### Directions
From the first line to the last, reproduce the records below exactly, omitting any picture.

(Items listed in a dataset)

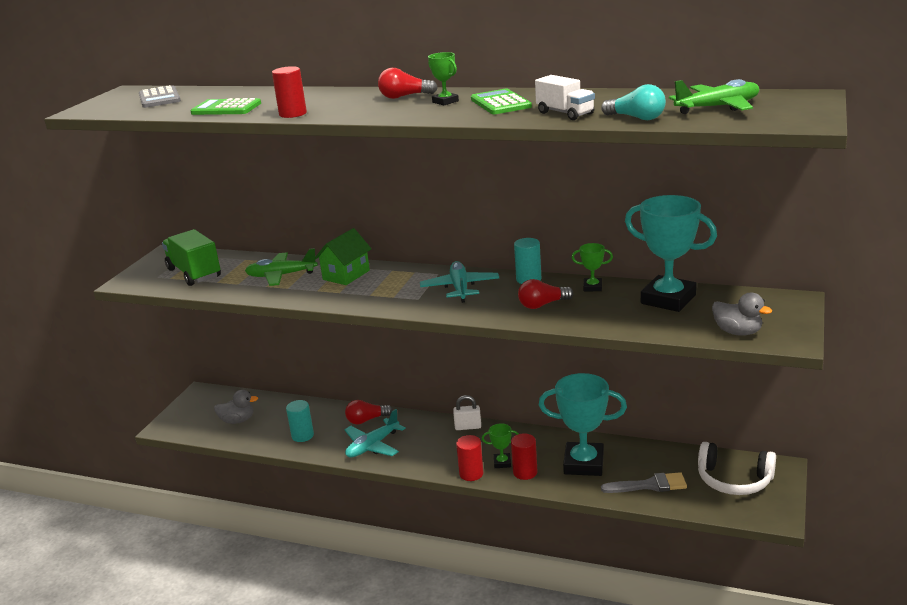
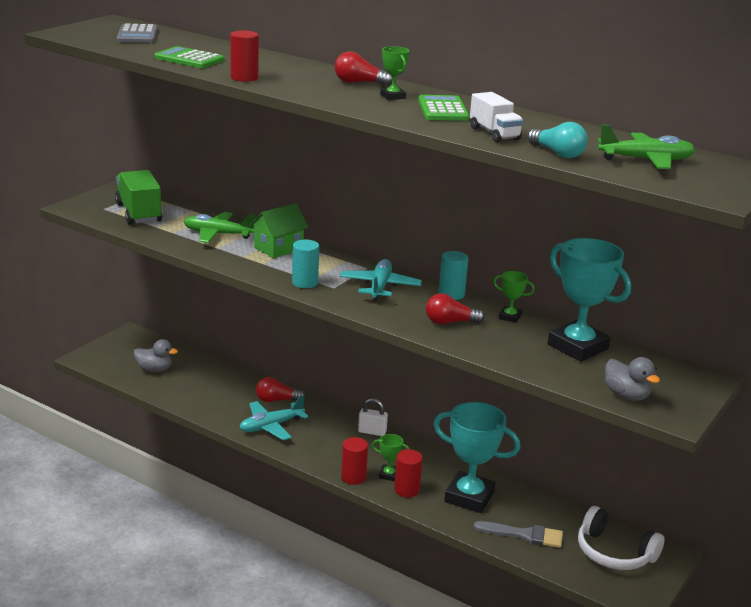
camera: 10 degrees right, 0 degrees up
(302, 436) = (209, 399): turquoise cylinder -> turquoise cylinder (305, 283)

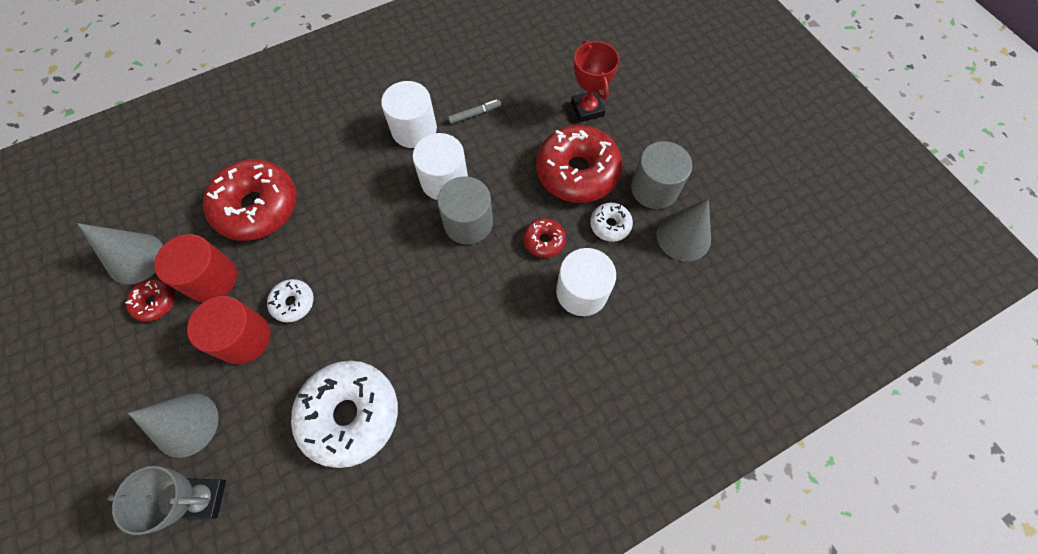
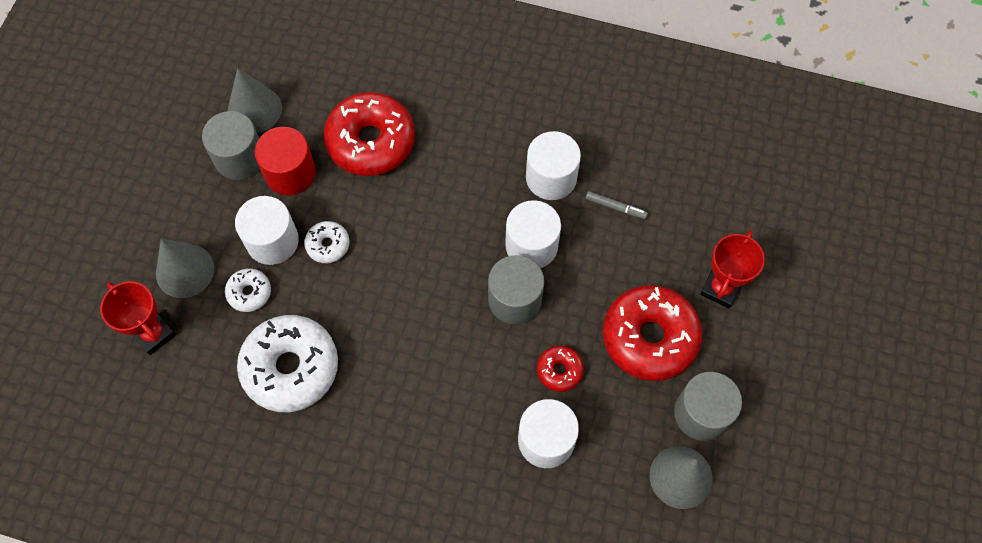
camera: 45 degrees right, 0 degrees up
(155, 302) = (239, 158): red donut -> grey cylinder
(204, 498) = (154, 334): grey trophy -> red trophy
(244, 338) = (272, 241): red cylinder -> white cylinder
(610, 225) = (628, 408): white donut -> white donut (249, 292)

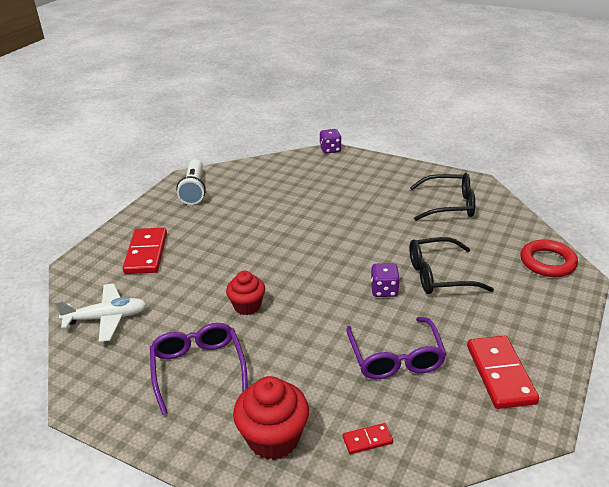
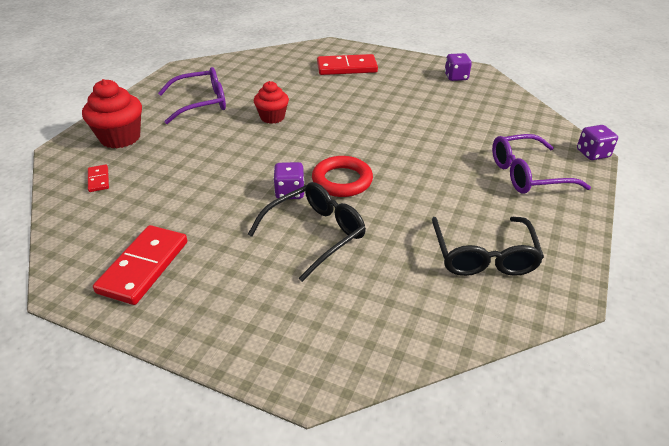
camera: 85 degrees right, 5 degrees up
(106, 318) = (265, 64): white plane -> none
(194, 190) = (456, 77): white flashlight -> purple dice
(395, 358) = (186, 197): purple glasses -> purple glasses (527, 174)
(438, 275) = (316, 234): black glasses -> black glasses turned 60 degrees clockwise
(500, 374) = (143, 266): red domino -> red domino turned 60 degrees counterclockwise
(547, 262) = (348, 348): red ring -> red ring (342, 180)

### Response
camera: 10 degrees right, 0 degrees up
(302, 436) = (209, 399): turquoise cylinder -> turquoise cylinder (305, 283)

camera: 45 degrees right, 0 degrees up
(155, 302) = (239, 158): red donut -> grey cylinder
(204, 498) = (154, 334): grey trophy -> red trophy
(244, 338) = (272, 241): red cylinder -> white cylinder
(610, 225) = (628, 408): white donut -> white donut (249, 292)

camera: 85 degrees right, 5 degrees up
(106, 318) = (265, 64): white plane -> none
(194, 190) = (456, 77): white flashlight -> purple dice
(395, 358) = (186, 197): purple glasses -> purple glasses (527, 174)
(438, 275) = (316, 234): black glasses -> black glasses turned 60 degrees clockwise
(500, 374) = (143, 266): red domino -> red domino turned 60 degrees counterclockwise
(547, 262) = (348, 348): red ring -> red ring (342, 180)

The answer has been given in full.